→ Instructions to follow
Without changing a word, return the listing below, minus its images.

→ Given material
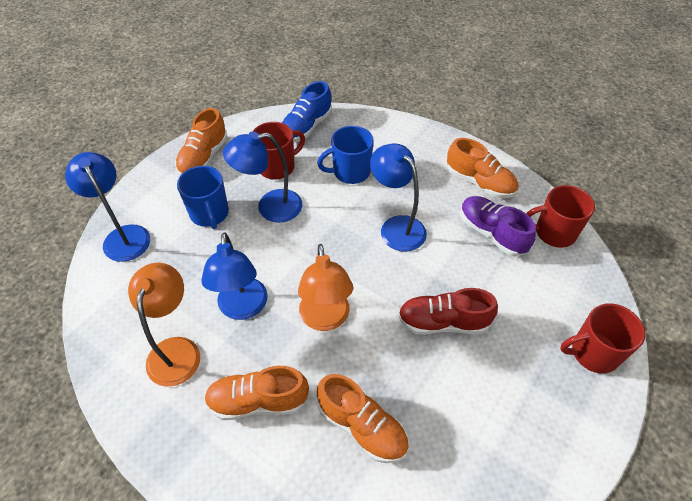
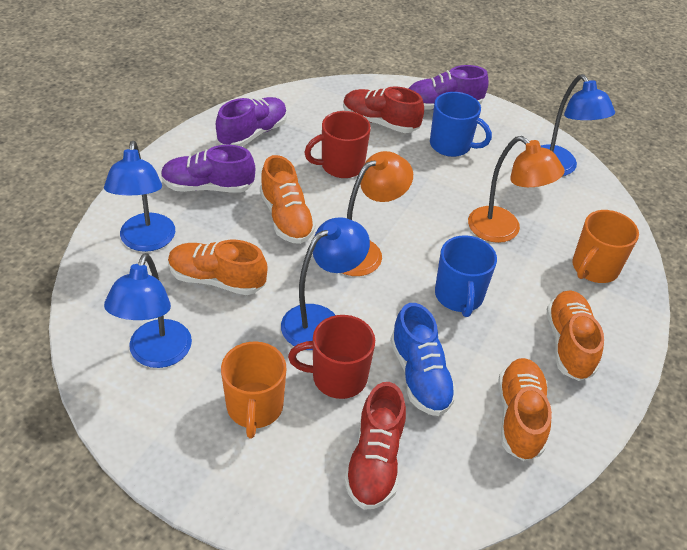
orange mug: 0 -> 2
purple shoe: 1 -> 3
red mug: 3 -> 2
red shoe: 1 -> 2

→ Output for this exercise
orange mug: 0 -> 2
purple shoe: 1 -> 3
red mug: 3 -> 2
red shoe: 1 -> 2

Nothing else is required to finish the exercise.